[The input — start]

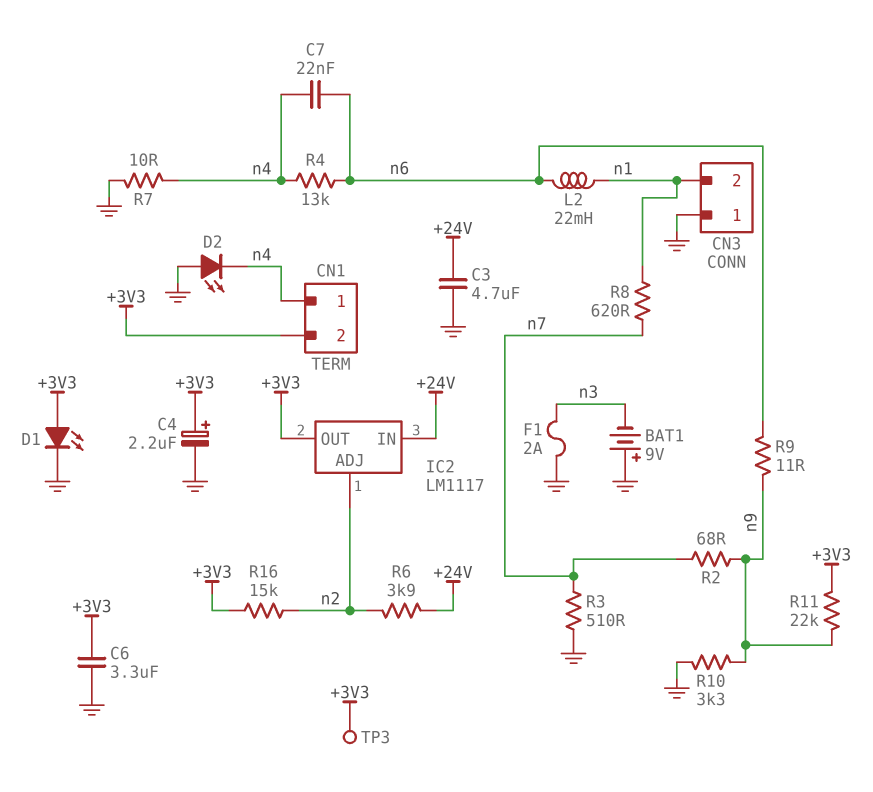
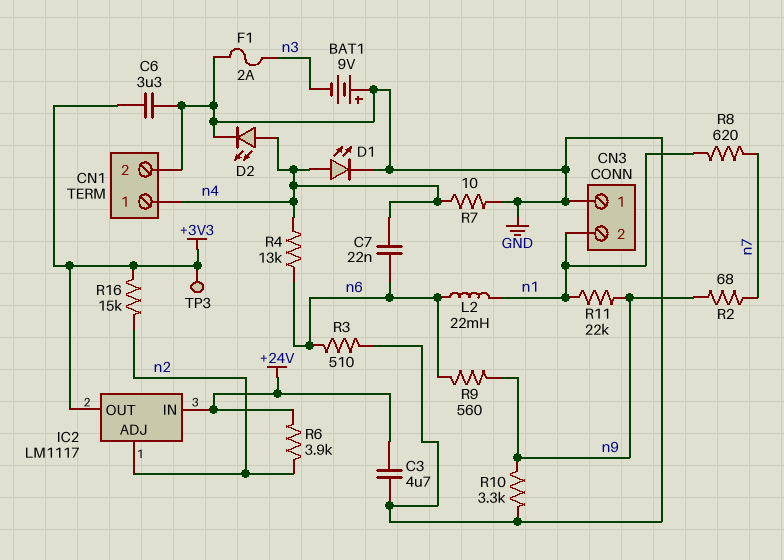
C4: 2.2uF (plus +3V3, minus GND) -> none
CN1 pin 2: +3V3 -> GND
D1: LED (A +3V3, K GND) -> LED (A n4, K GND)
D2: LED (A GND, K n4) -> LED (A n4, K GND)
R3: 510 (GND, n7) -> 510 (GND, n6)
R9: 11 (n6, n9) -> 560 (n6, n9)
R11: 22k (+3V3, n9) -> 22k (n1, n9)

[The input — finish]

## What needs to be done
Which lines run from the one containing "CN1 pin 2: +3V3 -> GND" to the end of the entries above? Quote exactly those, and only those.

## Task solution
CN1 pin 2: +3V3 -> GND
D1: LED (A +3V3, K GND) -> LED (A n4, K GND)
D2: LED (A GND, K n4) -> LED (A n4, K GND)
R3: 510 (GND, n7) -> 510 (GND, n6)
R9: 11 (n6, n9) -> 560 (n6, n9)
R11: 22k (+3V3, n9) -> 22k (n1, n9)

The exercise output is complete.